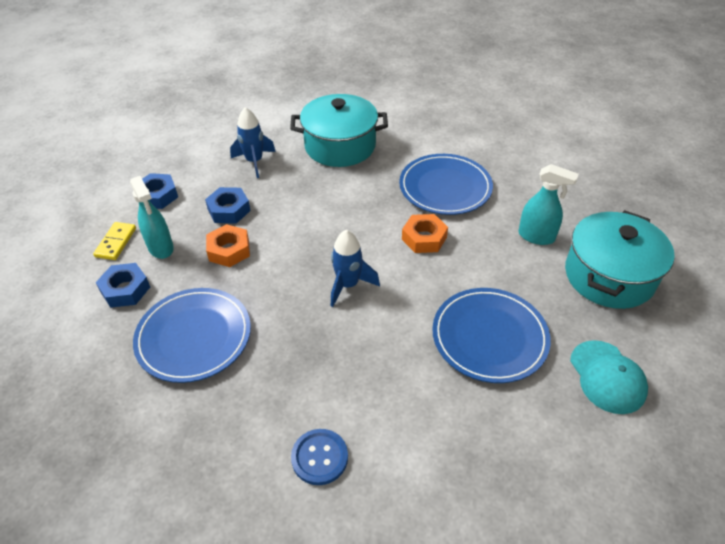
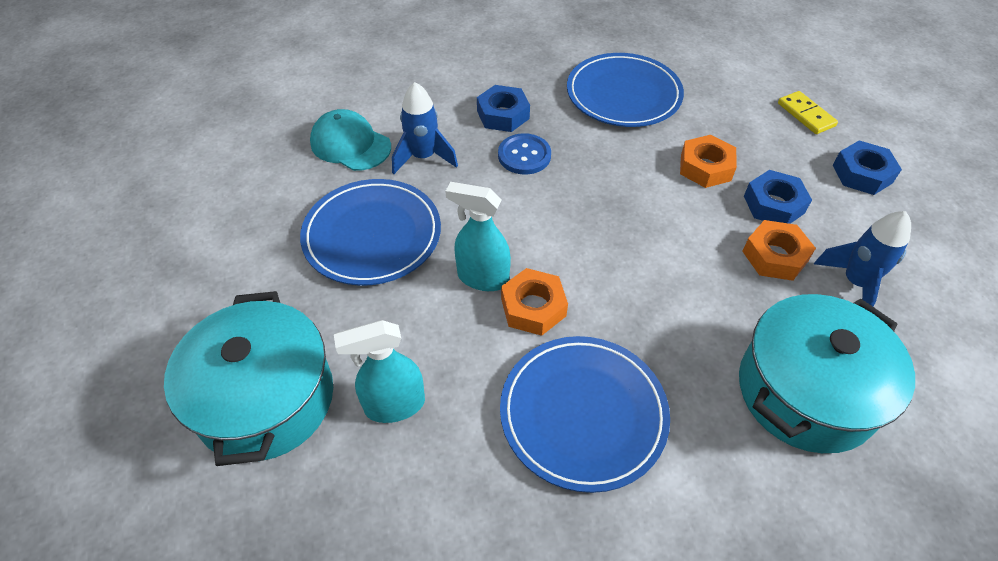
camera: 140 degrees right, 5 degrees up
(125, 289) = (728, 91): blue nut -> blue nut (503, 115)
(161, 248) = (763, 133): turquoise spray bottle -> turquoise spray bottle (482, 278)
(270, 190) = (775, 256): none -> orange nut
(319, 457) = (440, 84): blue button -> blue button (524, 155)
(348, 285) = (554, 203): blue rocket -> blue rocket (423, 157)
(607, 377) = (231, 263): turquoise cap -> turquoise cap (350, 144)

══════════════════════════════

# EXERCISE PROMPT:
Output each line above exactly as it stands, omitting the pictures.

# ANSWER SECTION:
camera: 140 degrees right, 5 degrees up
(125, 289) = (728, 91): blue nut -> blue nut (503, 115)
(161, 248) = (763, 133): turquoise spray bottle -> turquoise spray bottle (482, 278)
(270, 190) = (775, 256): none -> orange nut
(319, 457) = (440, 84): blue button -> blue button (524, 155)
(348, 285) = (554, 203): blue rocket -> blue rocket (423, 157)
(607, 377) = (231, 263): turquoise cap -> turquoise cap (350, 144)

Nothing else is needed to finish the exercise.